== SOURCE DATA ==
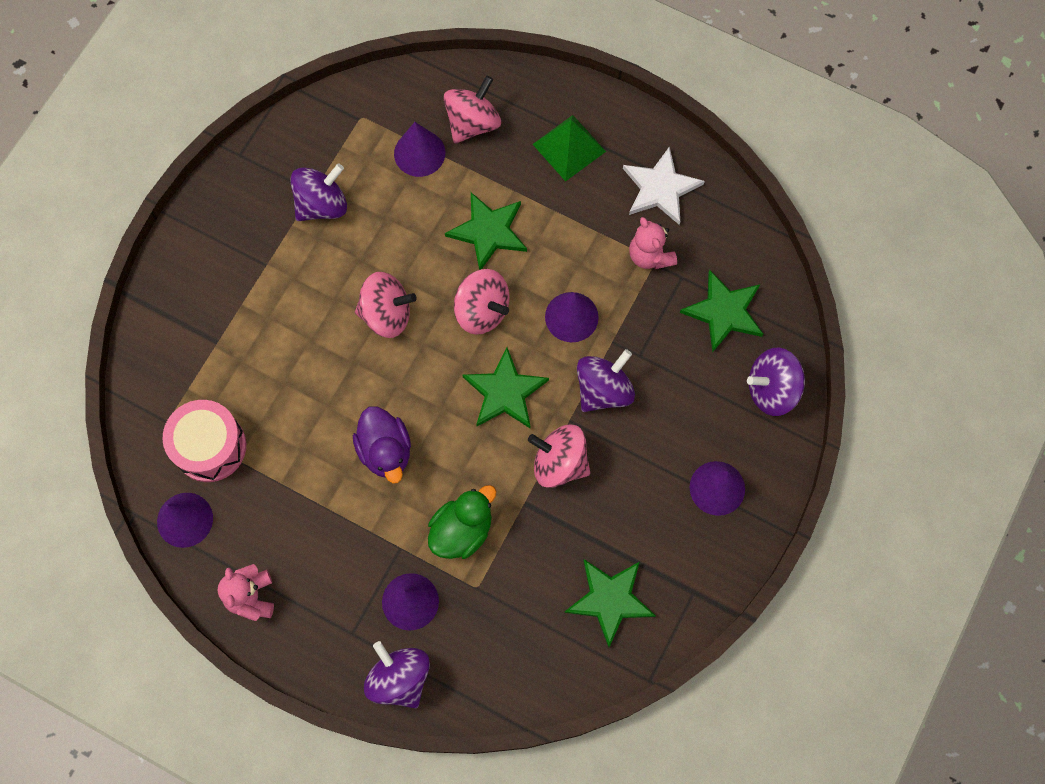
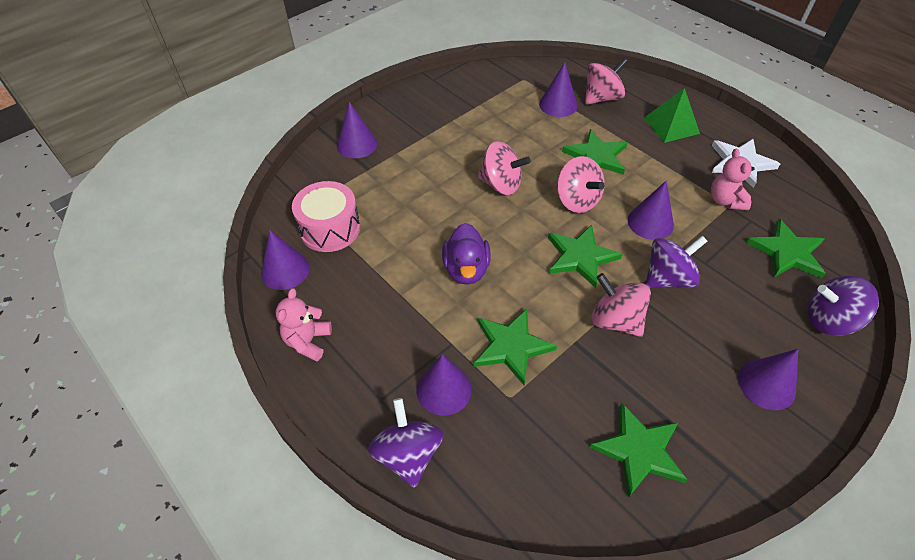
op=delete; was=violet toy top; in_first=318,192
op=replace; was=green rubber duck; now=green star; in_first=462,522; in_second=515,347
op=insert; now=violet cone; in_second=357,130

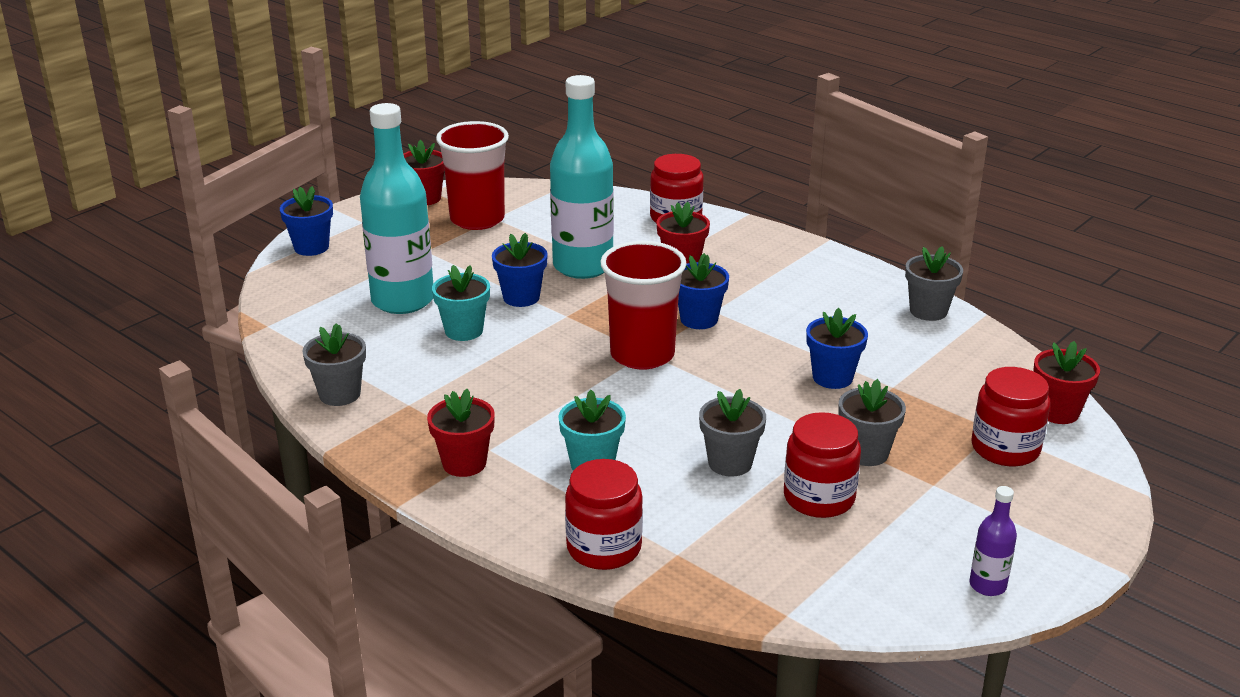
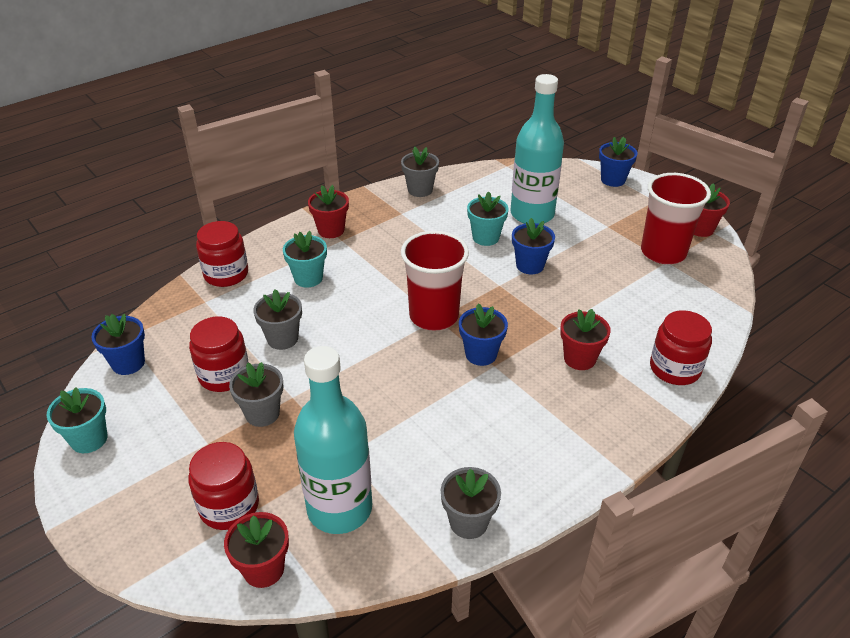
op=move; was=teal flask; in_first=582,177; in_second=333,440
op=move; was=royal blue potted plant; in_first=837,348; in_second=118,344
op=replace; was=violet flask; now=teal potted plant; in_first=993,541; in_second=77,420

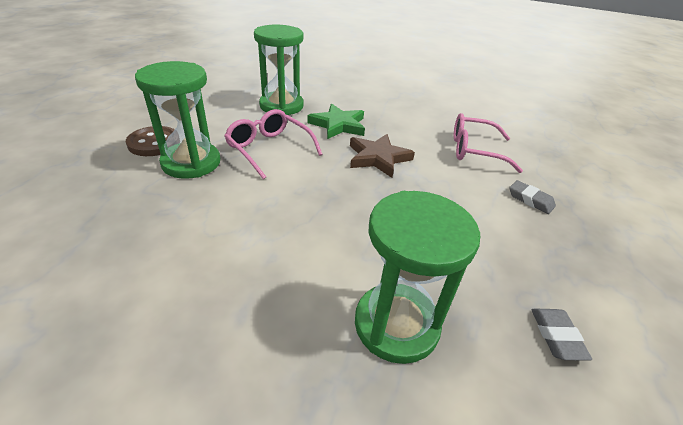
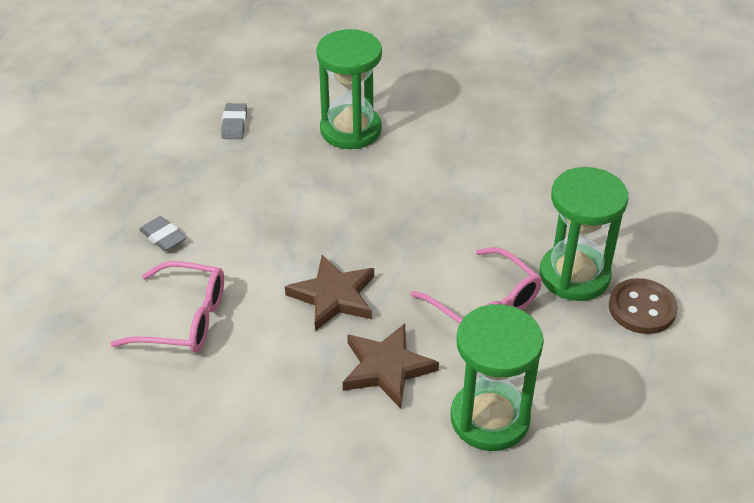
op=recolor; was=green star; now=dark brown star; in_first=336,121; in_second=391,366

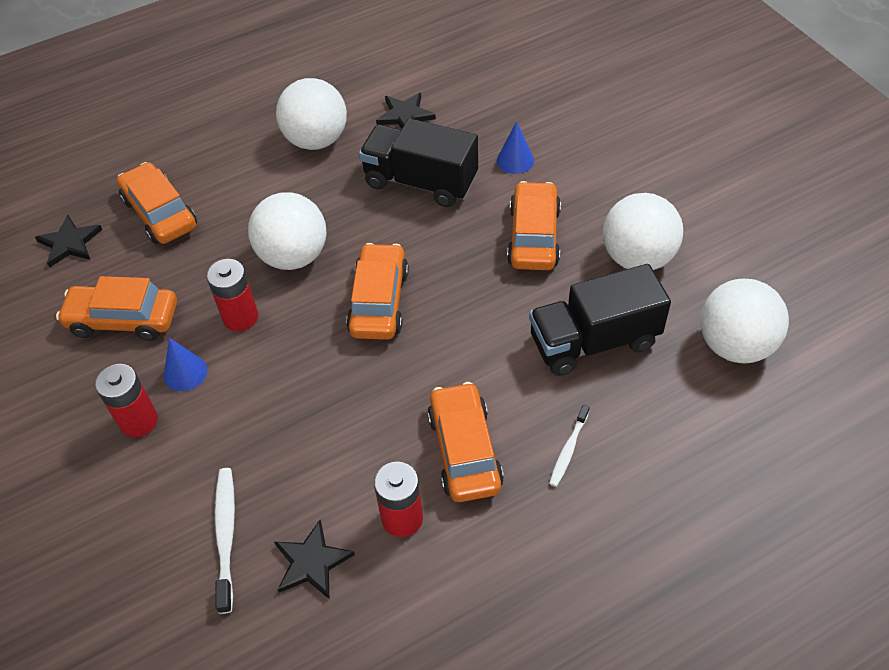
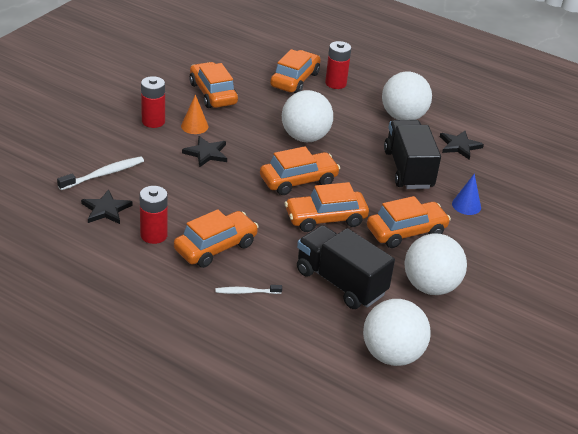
op=move; was=ebony star; in_first=69,241; in_second=204,151
op=move; was=red battery; in_first=232,295; in_second=338,65
op=recolor; was=royal blue cone; now=orange cone; in_first=185,364; in_second=194,114
op=insert; now=orange car; in_second=327,207

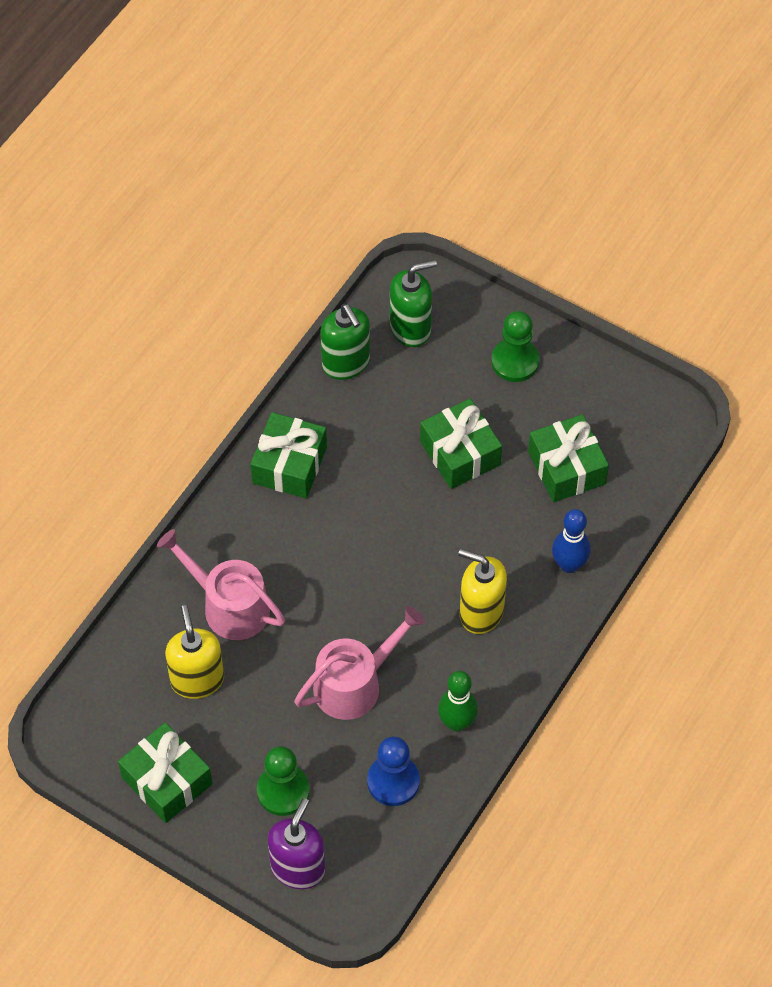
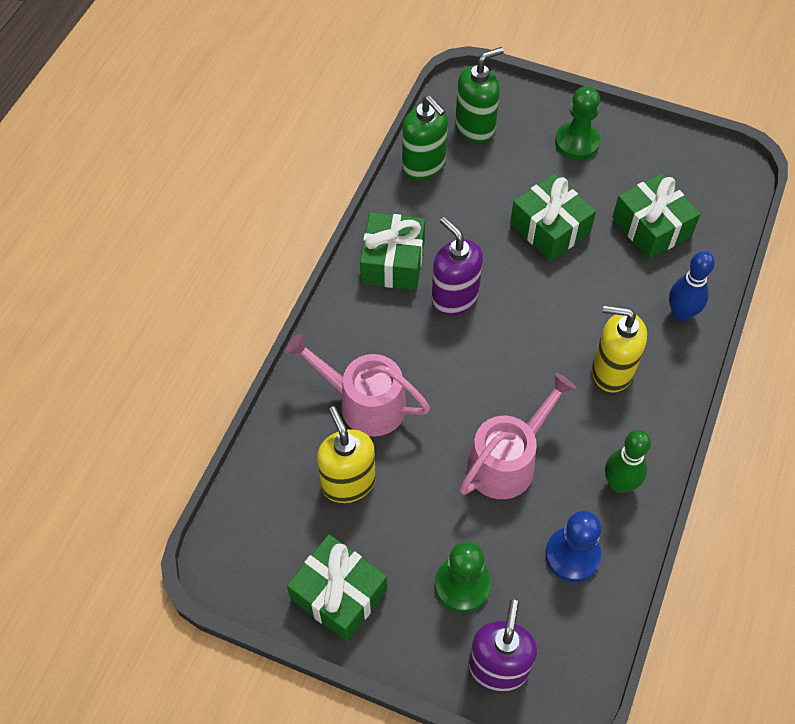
op=insert; now=violet soap dispenser; in_second=457,266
===
__EXERCISE__:
Write out each entry exactly; any pictures stay out of the copy.

__ANSWER FOR THIS EXERCISE__:
op=delete; was=violet toy top; in_first=318,192
op=replace; was=green rubber duck; now=green star; in_first=462,522; in_second=515,347
op=insert; now=violet cone; in_second=357,130

op=move; was=teal flask; in_first=582,177; in_second=333,440
op=move; was=royal blue potted plant; in_first=837,348; in_second=118,344
op=replace; was=violet flask; now=teal potted plant; in_first=993,541; in_second=77,420

op=recolor; was=green star; now=dark brown star; in_first=336,121; in_second=391,366

op=move; was=ebony star; in_first=69,241; in_second=204,151
op=move; was=red battery; in_first=232,295; in_second=338,65
op=recolor; was=royal blue cone; now=orange cone; in_first=185,364; in_second=194,114
op=insert; now=orange car; in_second=327,207

op=insert; now=violet soap dispenser; in_second=457,266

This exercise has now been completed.